WORK TO COMPLETE:
Scan the entries that follow for the word "grey", then report every line in which it appears.

RECORDS FOR THIS EXERCISE:

+===+

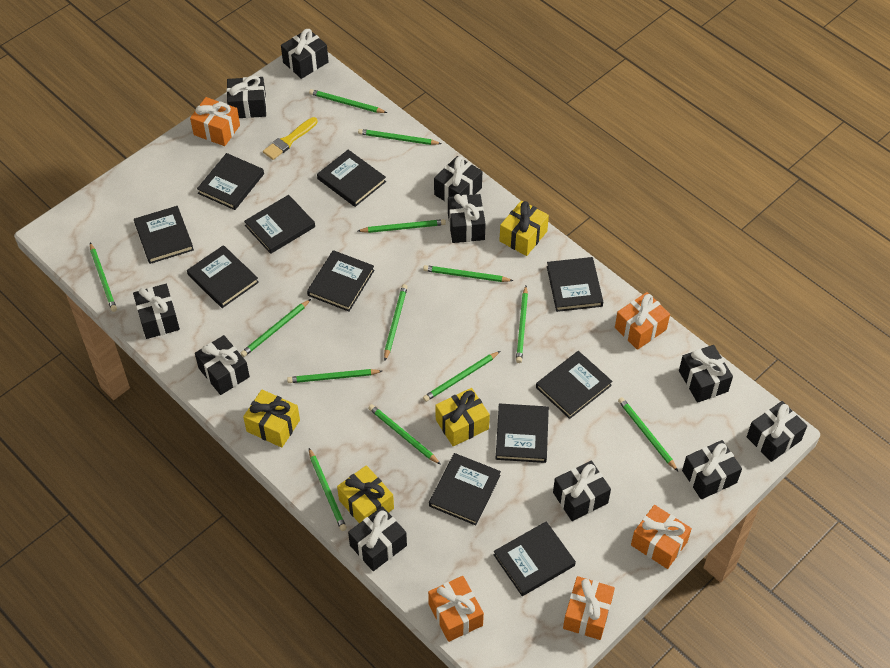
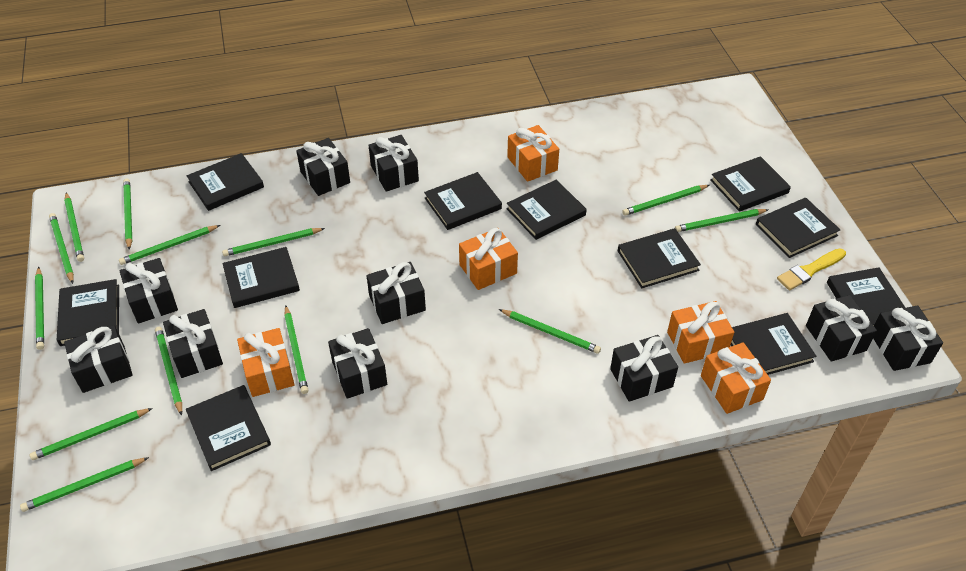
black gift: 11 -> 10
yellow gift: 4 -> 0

+===+

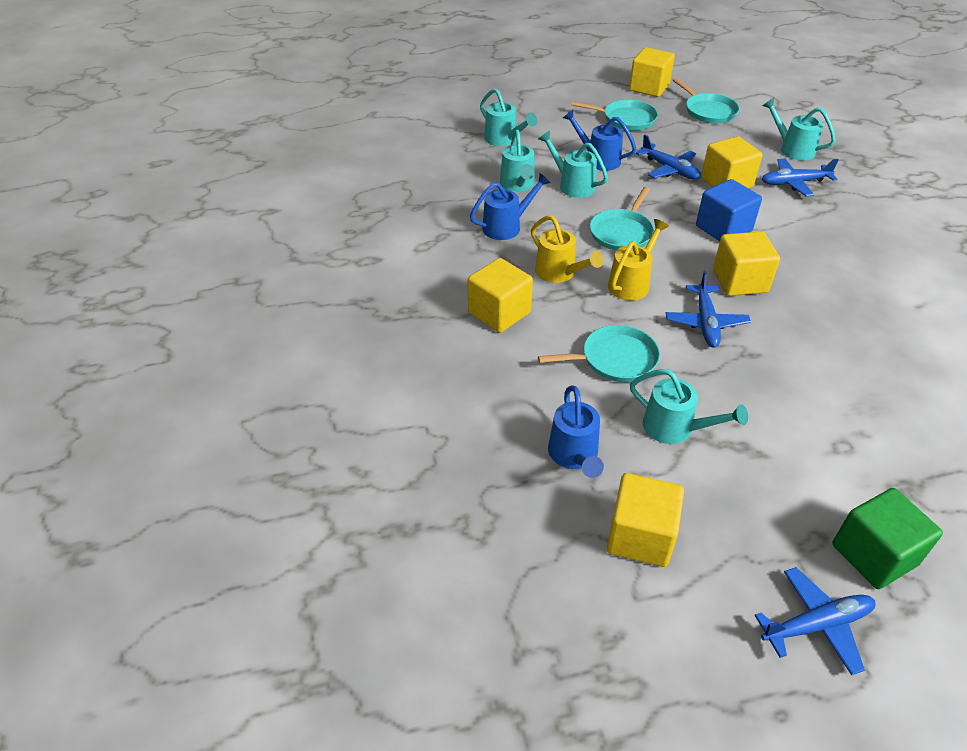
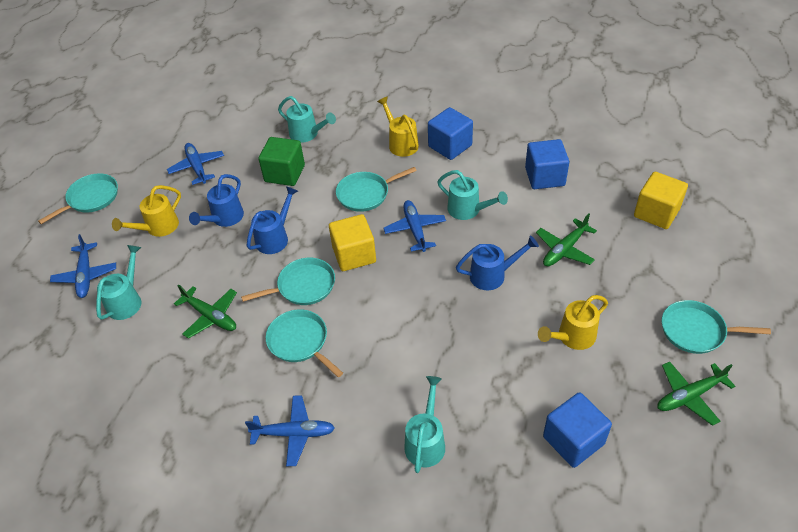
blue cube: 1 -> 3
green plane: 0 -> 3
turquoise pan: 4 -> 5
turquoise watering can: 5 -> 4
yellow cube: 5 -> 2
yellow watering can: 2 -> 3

+===+

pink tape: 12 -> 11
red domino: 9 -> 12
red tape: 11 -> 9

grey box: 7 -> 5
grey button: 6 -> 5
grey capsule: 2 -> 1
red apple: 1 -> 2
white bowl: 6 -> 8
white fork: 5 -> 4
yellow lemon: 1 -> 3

+===+

OUTPUT OF THE EXERCISE:
grey box: 7 -> 5
grey button: 6 -> 5
grey capsule: 2 -> 1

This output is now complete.